Exercise
Work through the records below and copy every line that includes "ball".

───── Dataset entries

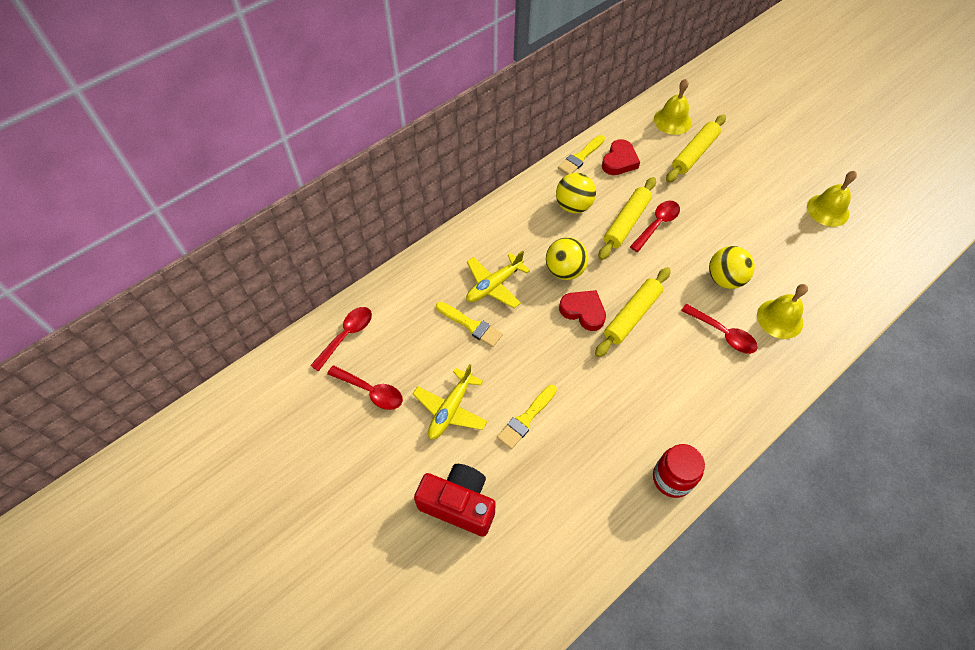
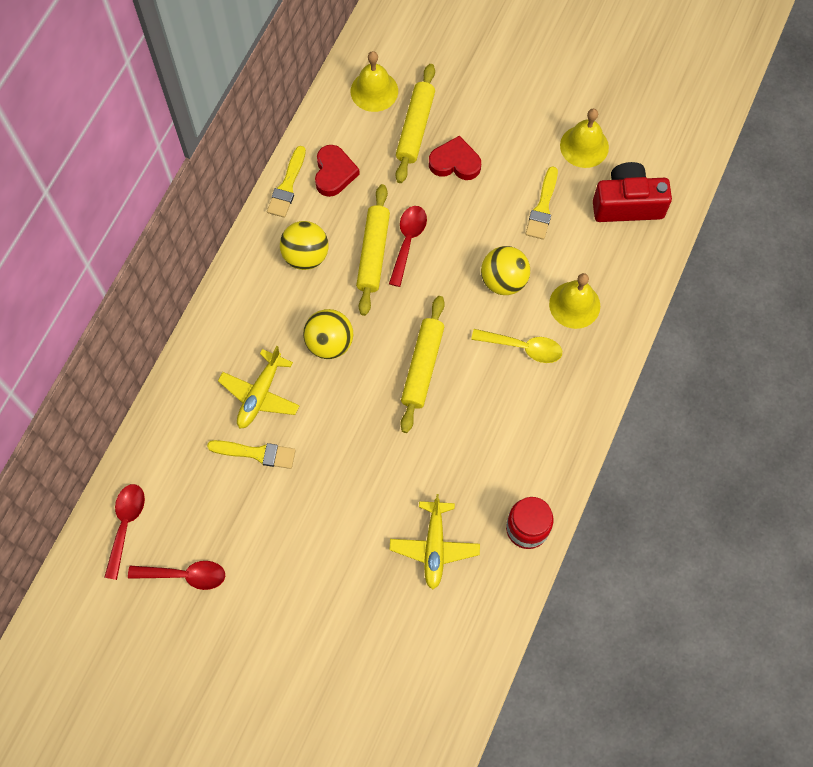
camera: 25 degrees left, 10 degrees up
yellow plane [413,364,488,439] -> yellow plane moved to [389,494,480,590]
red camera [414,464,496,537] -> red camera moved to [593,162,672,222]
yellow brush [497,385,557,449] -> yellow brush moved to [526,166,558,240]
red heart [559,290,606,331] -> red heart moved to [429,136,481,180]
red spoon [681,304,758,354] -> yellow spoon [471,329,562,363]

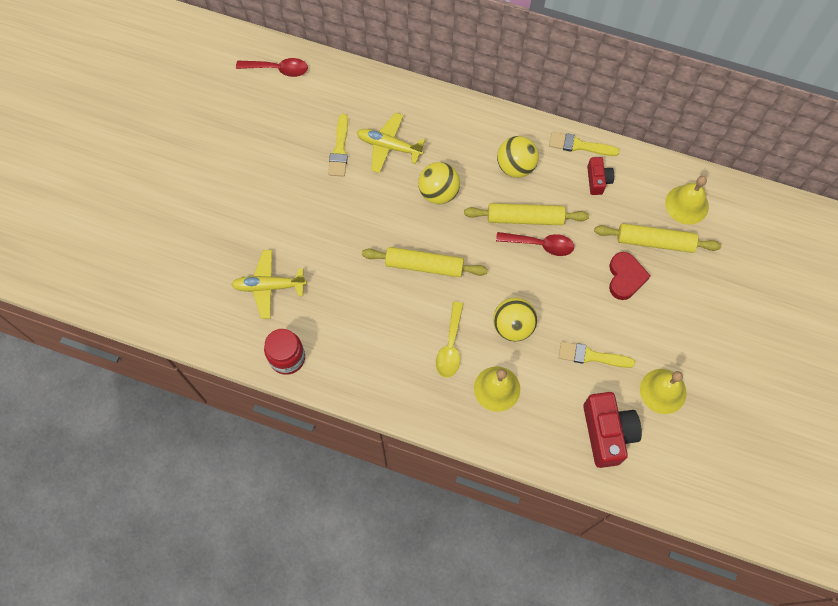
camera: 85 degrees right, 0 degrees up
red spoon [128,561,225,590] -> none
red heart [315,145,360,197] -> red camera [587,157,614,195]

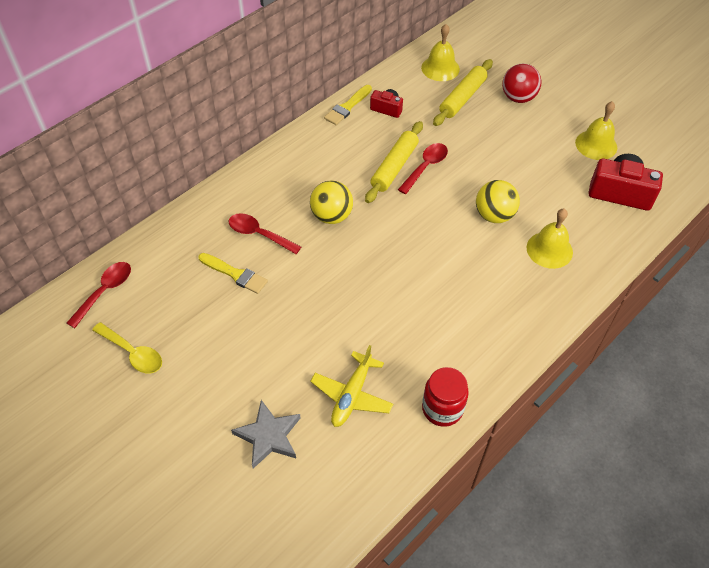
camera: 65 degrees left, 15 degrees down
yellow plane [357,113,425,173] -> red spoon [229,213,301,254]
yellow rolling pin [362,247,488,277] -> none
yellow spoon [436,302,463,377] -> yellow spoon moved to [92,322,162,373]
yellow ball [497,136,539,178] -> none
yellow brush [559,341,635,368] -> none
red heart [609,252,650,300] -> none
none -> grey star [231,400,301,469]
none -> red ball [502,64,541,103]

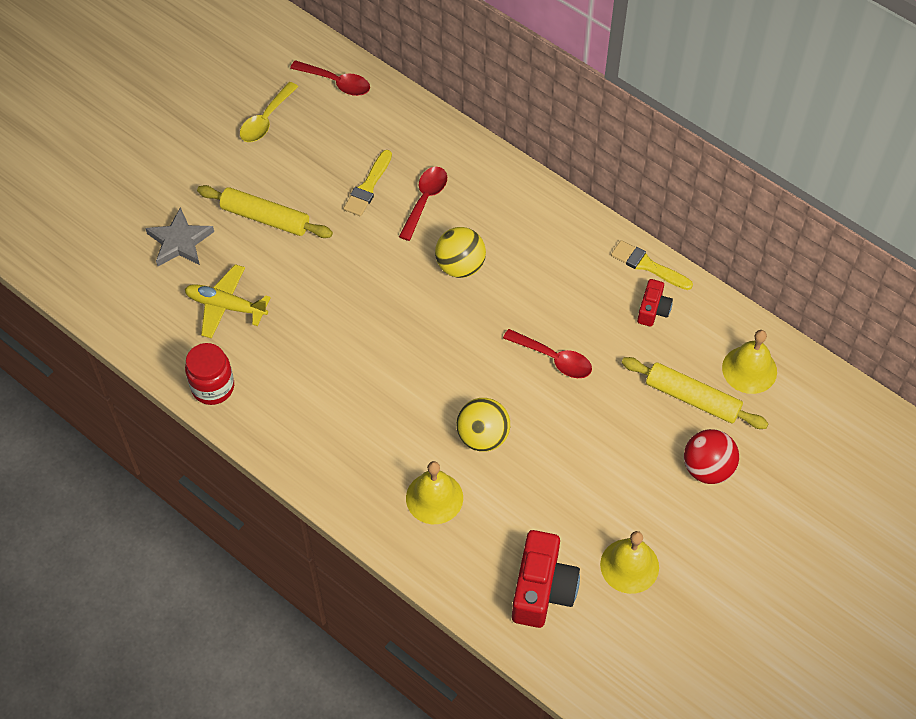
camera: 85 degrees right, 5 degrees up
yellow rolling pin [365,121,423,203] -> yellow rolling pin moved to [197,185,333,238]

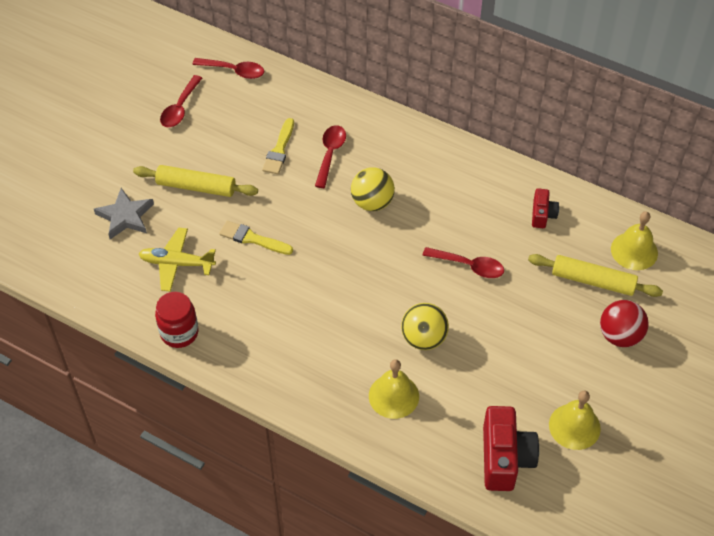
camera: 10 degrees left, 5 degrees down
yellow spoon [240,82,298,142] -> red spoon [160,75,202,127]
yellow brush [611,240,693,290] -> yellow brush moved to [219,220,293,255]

──────────

Exercise output
yellow ball [497,136,539,178] -> none
none -> red ball [502,64,541,103]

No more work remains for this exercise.